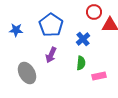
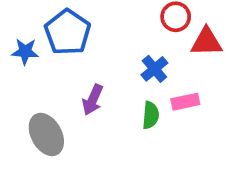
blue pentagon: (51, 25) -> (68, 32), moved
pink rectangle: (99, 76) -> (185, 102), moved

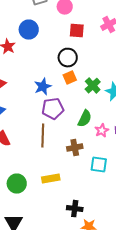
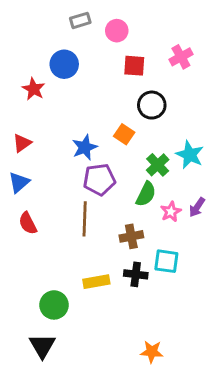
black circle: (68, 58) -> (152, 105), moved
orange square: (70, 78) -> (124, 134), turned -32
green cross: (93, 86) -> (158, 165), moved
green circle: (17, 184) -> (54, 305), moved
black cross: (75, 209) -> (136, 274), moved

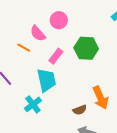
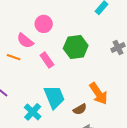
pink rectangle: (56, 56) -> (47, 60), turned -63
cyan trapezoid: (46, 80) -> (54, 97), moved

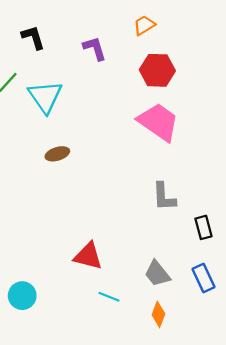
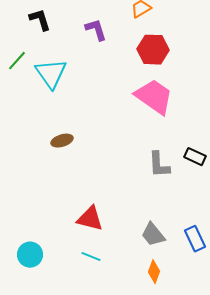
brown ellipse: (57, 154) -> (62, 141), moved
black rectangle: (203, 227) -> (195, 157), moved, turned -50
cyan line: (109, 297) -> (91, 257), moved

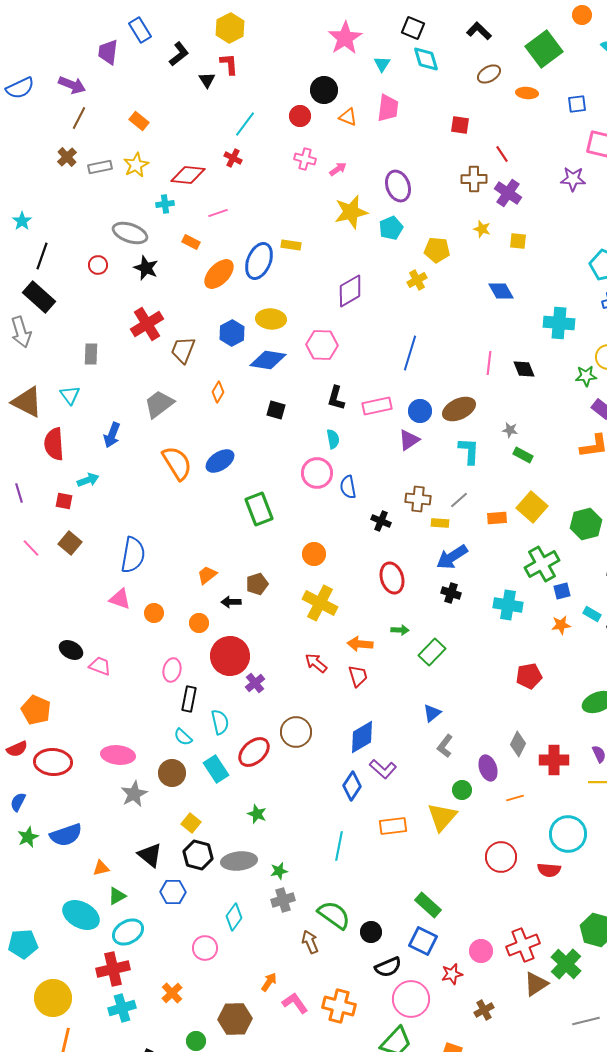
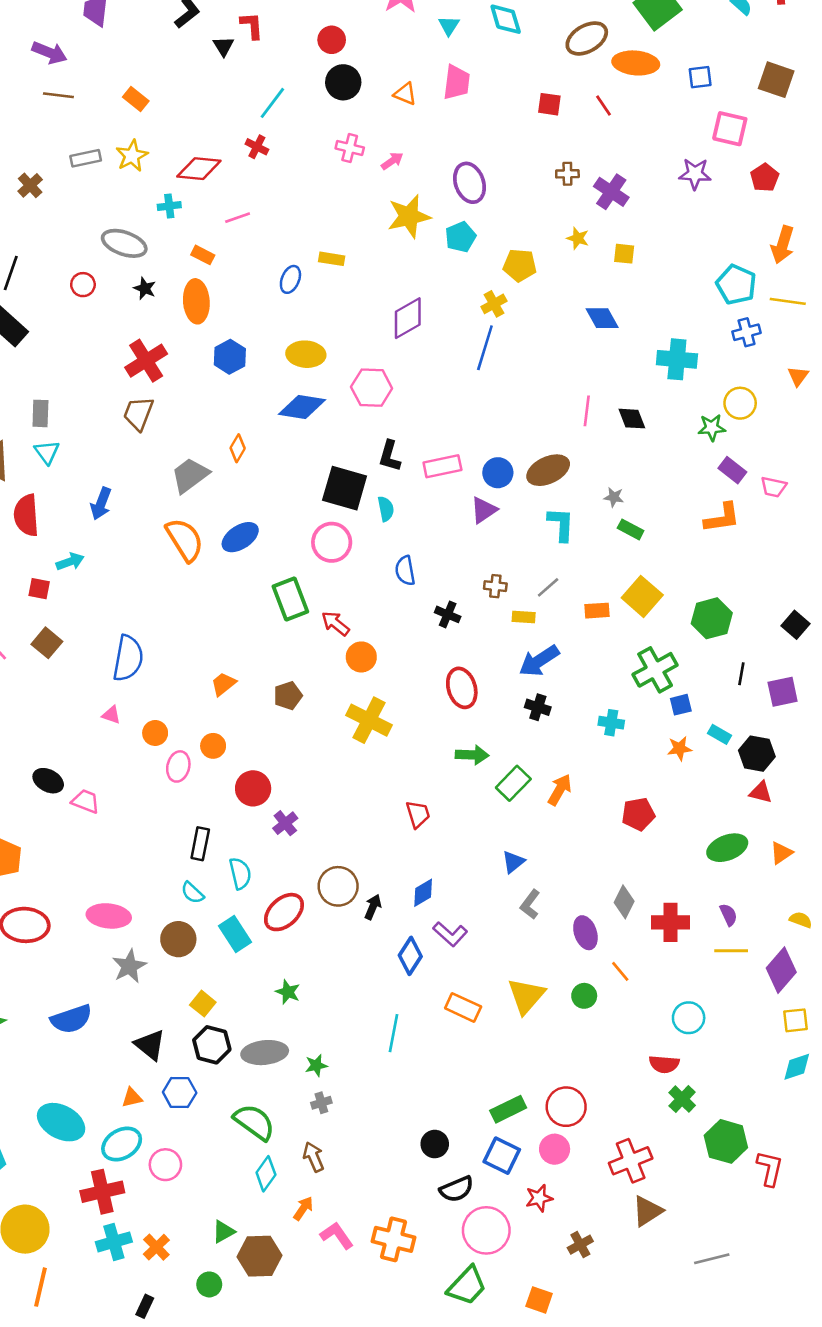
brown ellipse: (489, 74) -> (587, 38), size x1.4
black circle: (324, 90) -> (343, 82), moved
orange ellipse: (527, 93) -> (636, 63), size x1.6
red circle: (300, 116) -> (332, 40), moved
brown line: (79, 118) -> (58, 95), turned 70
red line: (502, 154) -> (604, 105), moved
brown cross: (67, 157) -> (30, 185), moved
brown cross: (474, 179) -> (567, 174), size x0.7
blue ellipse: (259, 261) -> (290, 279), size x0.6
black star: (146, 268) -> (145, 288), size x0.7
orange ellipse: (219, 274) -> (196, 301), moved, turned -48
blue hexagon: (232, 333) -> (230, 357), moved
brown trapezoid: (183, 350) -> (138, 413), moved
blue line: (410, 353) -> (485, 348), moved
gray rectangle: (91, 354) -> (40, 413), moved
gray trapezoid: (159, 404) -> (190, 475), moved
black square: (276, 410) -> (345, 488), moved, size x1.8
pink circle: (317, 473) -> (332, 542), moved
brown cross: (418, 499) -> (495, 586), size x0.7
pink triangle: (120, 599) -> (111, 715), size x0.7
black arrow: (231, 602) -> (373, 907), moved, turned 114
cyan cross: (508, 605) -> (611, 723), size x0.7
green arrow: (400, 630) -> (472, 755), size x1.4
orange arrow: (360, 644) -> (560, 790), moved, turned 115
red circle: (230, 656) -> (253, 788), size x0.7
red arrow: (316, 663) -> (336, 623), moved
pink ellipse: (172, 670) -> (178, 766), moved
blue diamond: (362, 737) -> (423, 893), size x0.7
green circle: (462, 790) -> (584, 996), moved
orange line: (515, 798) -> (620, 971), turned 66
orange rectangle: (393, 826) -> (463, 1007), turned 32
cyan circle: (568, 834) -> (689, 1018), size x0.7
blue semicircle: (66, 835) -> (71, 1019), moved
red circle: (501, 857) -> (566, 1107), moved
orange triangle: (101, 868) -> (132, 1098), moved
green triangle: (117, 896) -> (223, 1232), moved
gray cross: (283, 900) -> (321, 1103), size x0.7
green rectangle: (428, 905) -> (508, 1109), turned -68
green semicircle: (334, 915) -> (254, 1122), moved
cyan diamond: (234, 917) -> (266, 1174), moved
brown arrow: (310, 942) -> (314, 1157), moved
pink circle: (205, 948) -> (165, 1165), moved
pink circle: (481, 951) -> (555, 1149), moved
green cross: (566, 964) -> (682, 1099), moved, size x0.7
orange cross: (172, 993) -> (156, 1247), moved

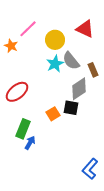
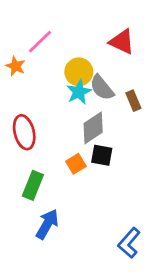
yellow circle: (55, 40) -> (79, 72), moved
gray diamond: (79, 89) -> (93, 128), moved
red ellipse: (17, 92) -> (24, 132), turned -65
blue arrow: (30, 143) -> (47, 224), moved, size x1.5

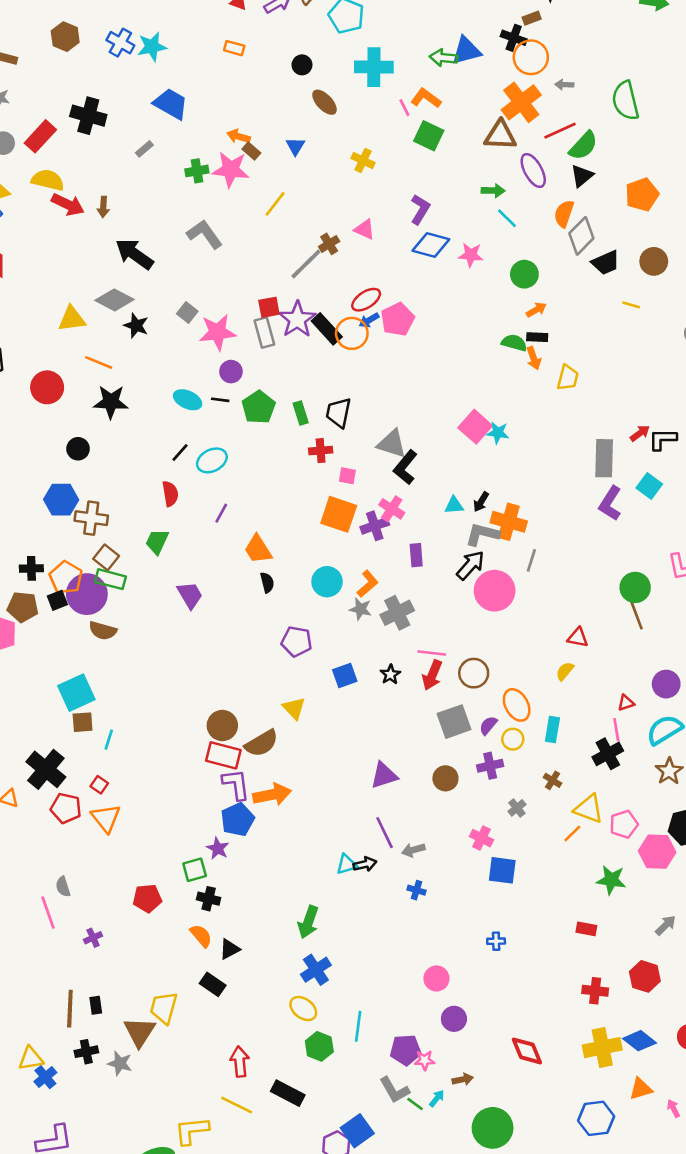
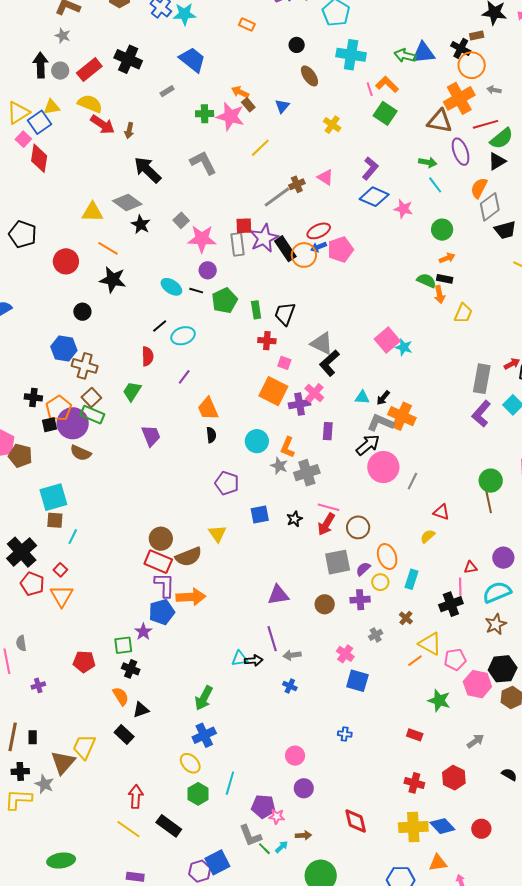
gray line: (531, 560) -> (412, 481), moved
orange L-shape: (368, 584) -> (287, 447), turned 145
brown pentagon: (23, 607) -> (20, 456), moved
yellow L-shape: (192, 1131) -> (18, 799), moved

◆ **Your goal**
Please find all lines of the entries that hold the string "diamond" and copy them.

◆ **Result of the task**
blue diamond: (362, 737) -> (423, 893), size x0.7
cyan diamond: (234, 917) -> (266, 1174), moved
gray diamond: (79, 89) -> (93, 128), moved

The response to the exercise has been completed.